:: THE PROBLEM ::
The response should be a precise copy of every entry.

:: EXERCISE MATERIAL ::
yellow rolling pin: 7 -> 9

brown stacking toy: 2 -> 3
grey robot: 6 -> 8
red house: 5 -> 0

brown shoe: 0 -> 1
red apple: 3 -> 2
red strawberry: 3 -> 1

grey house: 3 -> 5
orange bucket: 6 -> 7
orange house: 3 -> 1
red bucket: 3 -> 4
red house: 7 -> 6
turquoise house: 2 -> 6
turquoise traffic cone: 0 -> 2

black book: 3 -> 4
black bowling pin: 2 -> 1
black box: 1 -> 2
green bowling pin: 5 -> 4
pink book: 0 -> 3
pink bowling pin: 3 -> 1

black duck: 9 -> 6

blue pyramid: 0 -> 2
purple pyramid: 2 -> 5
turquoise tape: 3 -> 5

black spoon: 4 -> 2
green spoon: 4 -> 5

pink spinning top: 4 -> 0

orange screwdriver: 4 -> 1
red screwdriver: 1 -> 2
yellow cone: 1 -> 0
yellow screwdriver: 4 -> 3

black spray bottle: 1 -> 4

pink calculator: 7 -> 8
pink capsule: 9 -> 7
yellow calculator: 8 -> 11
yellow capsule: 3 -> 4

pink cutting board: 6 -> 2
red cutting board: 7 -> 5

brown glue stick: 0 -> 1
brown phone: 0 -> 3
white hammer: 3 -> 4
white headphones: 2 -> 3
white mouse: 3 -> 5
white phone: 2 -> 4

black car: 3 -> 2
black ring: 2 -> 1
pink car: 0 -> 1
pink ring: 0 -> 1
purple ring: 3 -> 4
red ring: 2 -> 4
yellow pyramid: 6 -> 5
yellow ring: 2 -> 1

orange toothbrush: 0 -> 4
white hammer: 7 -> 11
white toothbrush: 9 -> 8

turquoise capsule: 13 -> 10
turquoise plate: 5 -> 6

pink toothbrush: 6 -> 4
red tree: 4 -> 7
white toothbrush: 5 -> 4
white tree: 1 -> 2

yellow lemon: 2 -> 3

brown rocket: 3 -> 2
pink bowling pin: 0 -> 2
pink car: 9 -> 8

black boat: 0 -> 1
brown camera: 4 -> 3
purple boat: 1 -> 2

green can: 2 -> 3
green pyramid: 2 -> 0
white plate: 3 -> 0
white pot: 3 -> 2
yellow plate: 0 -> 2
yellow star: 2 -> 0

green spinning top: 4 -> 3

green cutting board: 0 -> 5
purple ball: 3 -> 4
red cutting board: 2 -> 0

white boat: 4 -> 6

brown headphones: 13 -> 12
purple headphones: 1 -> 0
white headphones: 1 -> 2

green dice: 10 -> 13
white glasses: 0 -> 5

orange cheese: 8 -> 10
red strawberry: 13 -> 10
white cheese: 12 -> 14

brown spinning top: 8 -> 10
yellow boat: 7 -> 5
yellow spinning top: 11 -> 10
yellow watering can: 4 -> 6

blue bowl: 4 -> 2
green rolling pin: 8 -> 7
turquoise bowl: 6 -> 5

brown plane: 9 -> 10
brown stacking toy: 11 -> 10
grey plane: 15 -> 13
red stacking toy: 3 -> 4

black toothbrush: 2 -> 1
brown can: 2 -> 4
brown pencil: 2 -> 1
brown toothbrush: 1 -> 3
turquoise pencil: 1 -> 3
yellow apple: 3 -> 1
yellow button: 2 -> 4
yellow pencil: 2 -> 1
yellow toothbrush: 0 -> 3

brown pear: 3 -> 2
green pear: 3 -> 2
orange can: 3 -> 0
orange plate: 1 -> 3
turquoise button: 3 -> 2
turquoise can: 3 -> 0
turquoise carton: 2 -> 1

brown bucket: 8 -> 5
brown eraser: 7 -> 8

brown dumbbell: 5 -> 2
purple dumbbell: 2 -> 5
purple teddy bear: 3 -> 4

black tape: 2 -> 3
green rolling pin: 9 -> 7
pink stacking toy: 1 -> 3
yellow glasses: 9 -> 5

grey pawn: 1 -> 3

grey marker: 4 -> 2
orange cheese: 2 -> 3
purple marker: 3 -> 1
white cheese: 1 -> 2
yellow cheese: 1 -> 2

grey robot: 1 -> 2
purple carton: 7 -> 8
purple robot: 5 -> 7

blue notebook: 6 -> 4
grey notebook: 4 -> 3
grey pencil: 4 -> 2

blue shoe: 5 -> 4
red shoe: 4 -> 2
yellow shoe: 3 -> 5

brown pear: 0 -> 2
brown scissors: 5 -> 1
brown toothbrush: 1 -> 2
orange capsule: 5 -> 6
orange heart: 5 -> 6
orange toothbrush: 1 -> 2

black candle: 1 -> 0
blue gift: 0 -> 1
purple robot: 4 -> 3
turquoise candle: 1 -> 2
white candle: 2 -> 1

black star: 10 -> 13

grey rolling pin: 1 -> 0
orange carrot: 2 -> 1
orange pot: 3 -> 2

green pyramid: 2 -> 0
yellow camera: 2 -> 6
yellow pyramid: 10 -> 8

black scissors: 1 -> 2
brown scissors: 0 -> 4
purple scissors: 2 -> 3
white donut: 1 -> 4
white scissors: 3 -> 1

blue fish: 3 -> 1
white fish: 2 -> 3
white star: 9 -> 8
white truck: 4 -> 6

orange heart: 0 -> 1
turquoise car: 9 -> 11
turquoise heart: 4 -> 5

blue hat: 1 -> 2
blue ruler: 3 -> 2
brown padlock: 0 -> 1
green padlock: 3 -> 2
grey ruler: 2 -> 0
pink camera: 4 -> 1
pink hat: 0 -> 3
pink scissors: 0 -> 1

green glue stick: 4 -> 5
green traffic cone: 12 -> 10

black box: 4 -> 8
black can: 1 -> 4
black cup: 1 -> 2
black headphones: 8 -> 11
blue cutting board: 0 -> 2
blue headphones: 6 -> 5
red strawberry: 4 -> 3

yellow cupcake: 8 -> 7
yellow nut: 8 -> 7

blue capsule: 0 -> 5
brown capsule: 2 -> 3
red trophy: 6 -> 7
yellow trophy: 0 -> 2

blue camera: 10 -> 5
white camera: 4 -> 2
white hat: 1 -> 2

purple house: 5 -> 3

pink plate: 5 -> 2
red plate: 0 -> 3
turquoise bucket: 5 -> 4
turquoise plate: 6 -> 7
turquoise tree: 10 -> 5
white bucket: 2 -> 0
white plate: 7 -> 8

:: ANSWER FOR THE TASK ::
yellow rolling pin: 7 -> 9

brown stacking toy: 2 -> 3
grey robot: 6 -> 8
red house: 5 -> 0

brown shoe: 0 -> 1
red apple: 3 -> 2
red strawberry: 3 -> 1

grey house: 3 -> 5
orange bucket: 6 -> 7
orange house: 3 -> 1
red bucket: 3 -> 4
red house: 7 -> 6
turquoise house: 2 -> 6
turquoise traffic cone: 0 -> 2

black book: 3 -> 4
black bowling pin: 2 -> 1
black box: 1 -> 2
green bowling pin: 5 -> 4
pink book: 0 -> 3
pink bowling pin: 3 -> 1

black duck: 9 -> 6

blue pyramid: 0 -> 2
purple pyramid: 2 -> 5
turquoise tape: 3 -> 5

black spoon: 4 -> 2
green spoon: 4 -> 5

pink spinning top: 4 -> 0

orange screwdriver: 4 -> 1
red screwdriver: 1 -> 2
yellow cone: 1 -> 0
yellow screwdriver: 4 -> 3

black spray bottle: 1 -> 4

pink calculator: 7 -> 8
pink capsule: 9 -> 7
yellow calculator: 8 -> 11
yellow capsule: 3 -> 4

pink cutting board: 6 -> 2
red cutting board: 7 -> 5

brown glue stick: 0 -> 1
brown phone: 0 -> 3
white hammer: 3 -> 4
white headphones: 2 -> 3
white mouse: 3 -> 5
white phone: 2 -> 4

black car: 3 -> 2
black ring: 2 -> 1
pink car: 0 -> 1
pink ring: 0 -> 1
purple ring: 3 -> 4
red ring: 2 -> 4
yellow pyramid: 6 -> 5
yellow ring: 2 -> 1

orange toothbrush: 0 -> 4
white hammer: 7 -> 11
white toothbrush: 9 -> 8

turquoise capsule: 13 -> 10
turquoise plate: 5 -> 6

pink toothbrush: 6 -> 4
red tree: 4 -> 7
white toothbrush: 5 -> 4
white tree: 1 -> 2

yellow lemon: 2 -> 3

brown rocket: 3 -> 2
pink bowling pin: 0 -> 2
pink car: 9 -> 8

black boat: 0 -> 1
brown camera: 4 -> 3
purple boat: 1 -> 2

green can: 2 -> 3
green pyramid: 2 -> 0
white plate: 3 -> 0
white pot: 3 -> 2
yellow plate: 0 -> 2
yellow star: 2 -> 0

green spinning top: 4 -> 3

green cutting board: 0 -> 5
purple ball: 3 -> 4
red cutting board: 2 -> 0

white boat: 4 -> 6

brown headphones: 13 -> 12
purple headphones: 1 -> 0
white headphones: 1 -> 2

green dice: 10 -> 13
white glasses: 0 -> 5

orange cheese: 8 -> 10
red strawberry: 13 -> 10
white cheese: 12 -> 14

brown spinning top: 8 -> 10
yellow boat: 7 -> 5
yellow spinning top: 11 -> 10
yellow watering can: 4 -> 6

blue bowl: 4 -> 2
green rolling pin: 8 -> 7
turquoise bowl: 6 -> 5

brown plane: 9 -> 10
brown stacking toy: 11 -> 10
grey plane: 15 -> 13
red stacking toy: 3 -> 4

black toothbrush: 2 -> 1
brown can: 2 -> 4
brown pencil: 2 -> 1
brown toothbrush: 1 -> 3
turquoise pencil: 1 -> 3
yellow apple: 3 -> 1
yellow button: 2 -> 4
yellow pencil: 2 -> 1
yellow toothbrush: 0 -> 3

brown pear: 3 -> 2
green pear: 3 -> 2
orange can: 3 -> 0
orange plate: 1 -> 3
turquoise button: 3 -> 2
turquoise can: 3 -> 0
turquoise carton: 2 -> 1

brown bucket: 8 -> 5
brown eraser: 7 -> 8

brown dumbbell: 5 -> 2
purple dumbbell: 2 -> 5
purple teddy bear: 3 -> 4

black tape: 2 -> 3
green rolling pin: 9 -> 7
pink stacking toy: 1 -> 3
yellow glasses: 9 -> 5

grey pawn: 1 -> 3

grey marker: 4 -> 2
orange cheese: 2 -> 3
purple marker: 3 -> 1
white cheese: 1 -> 2
yellow cheese: 1 -> 2

grey robot: 1 -> 2
purple carton: 7 -> 8
purple robot: 5 -> 7

blue notebook: 6 -> 4
grey notebook: 4 -> 3
grey pencil: 4 -> 2

blue shoe: 5 -> 4
red shoe: 4 -> 2
yellow shoe: 3 -> 5

brown pear: 0 -> 2
brown scissors: 5 -> 1
brown toothbrush: 1 -> 2
orange capsule: 5 -> 6
orange heart: 5 -> 6
orange toothbrush: 1 -> 2

black candle: 1 -> 0
blue gift: 0 -> 1
purple robot: 4 -> 3
turquoise candle: 1 -> 2
white candle: 2 -> 1

black star: 10 -> 13

grey rolling pin: 1 -> 0
orange carrot: 2 -> 1
orange pot: 3 -> 2

green pyramid: 2 -> 0
yellow camera: 2 -> 6
yellow pyramid: 10 -> 8

black scissors: 1 -> 2
brown scissors: 0 -> 4
purple scissors: 2 -> 3
white donut: 1 -> 4
white scissors: 3 -> 1

blue fish: 3 -> 1
white fish: 2 -> 3
white star: 9 -> 8
white truck: 4 -> 6

orange heart: 0 -> 1
turquoise car: 9 -> 11
turquoise heart: 4 -> 5

blue hat: 1 -> 2
blue ruler: 3 -> 2
brown padlock: 0 -> 1
green padlock: 3 -> 2
grey ruler: 2 -> 0
pink camera: 4 -> 1
pink hat: 0 -> 3
pink scissors: 0 -> 1

green glue stick: 4 -> 5
green traffic cone: 12 -> 10

black box: 4 -> 8
black can: 1 -> 4
black cup: 1 -> 2
black headphones: 8 -> 11
blue cutting board: 0 -> 2
blue headphones: 6 -> 5
red strawberry: 4 -> 3

yellow cupcake: 8 -> 7
yellow nut: 8 -> 7

blue capsule: 0 -> 5
brown capsule: 2 -> 3
red trophy: 6 -> 7
yellow trophy: 0 -> 2

blue camera: 10 -> 5
white camera: 4 -> 2
white hat: 1 -> 2

purple house: 5 -> 3

pink plate: 5 -> 2
red plate: 0 -> 3
turquoise bucket: 5 -> 4
turquoise plate: 6 -> 7
turquoise tree: 10 -> 5
white bucket: 2 -> 0
white plate: 7 -> 8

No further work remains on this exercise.